Your task –
Look through the records below, and copy out every line that holds the string "turquoise".

Record excerpts –

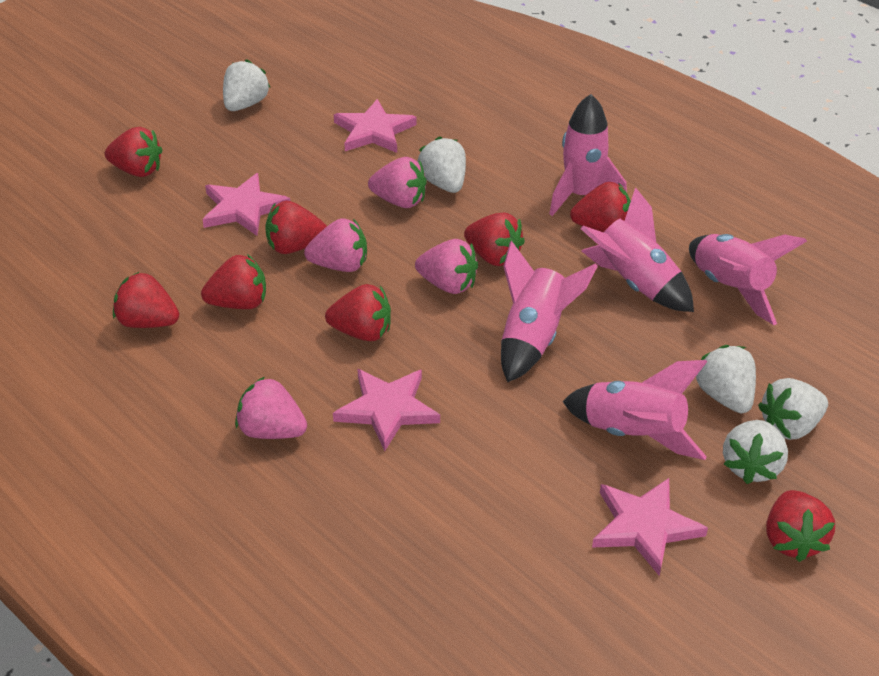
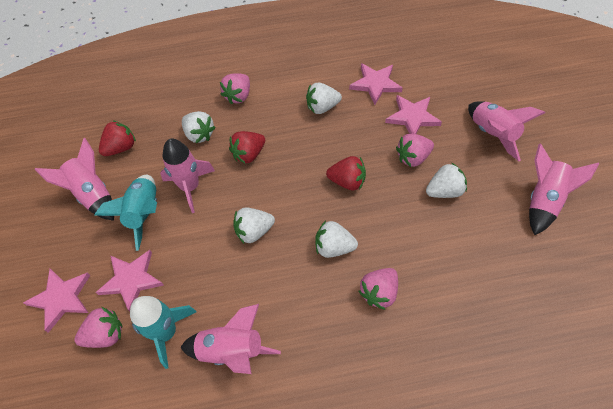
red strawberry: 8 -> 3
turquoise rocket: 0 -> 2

==

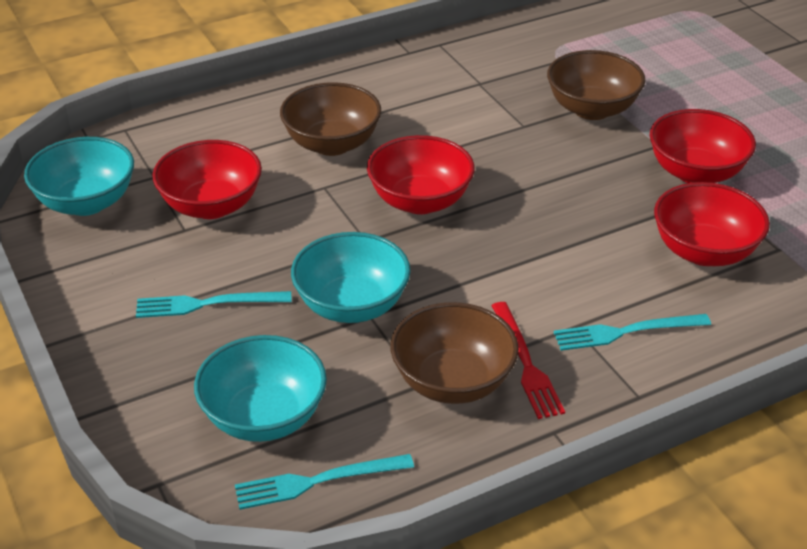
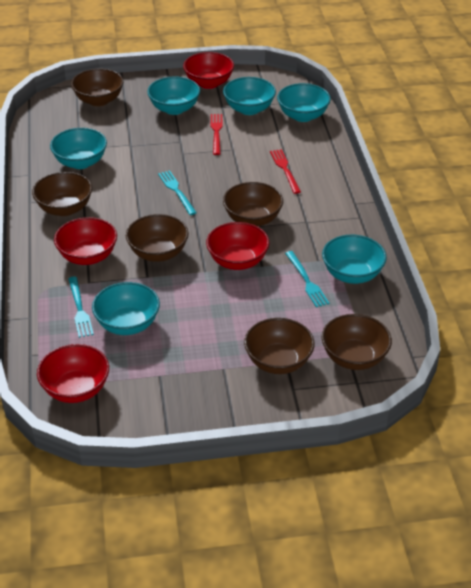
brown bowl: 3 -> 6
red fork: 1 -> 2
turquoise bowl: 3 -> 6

Result of this task –
turquoise rocket: 0 -> 2
turquoise bowl: 3 -> 6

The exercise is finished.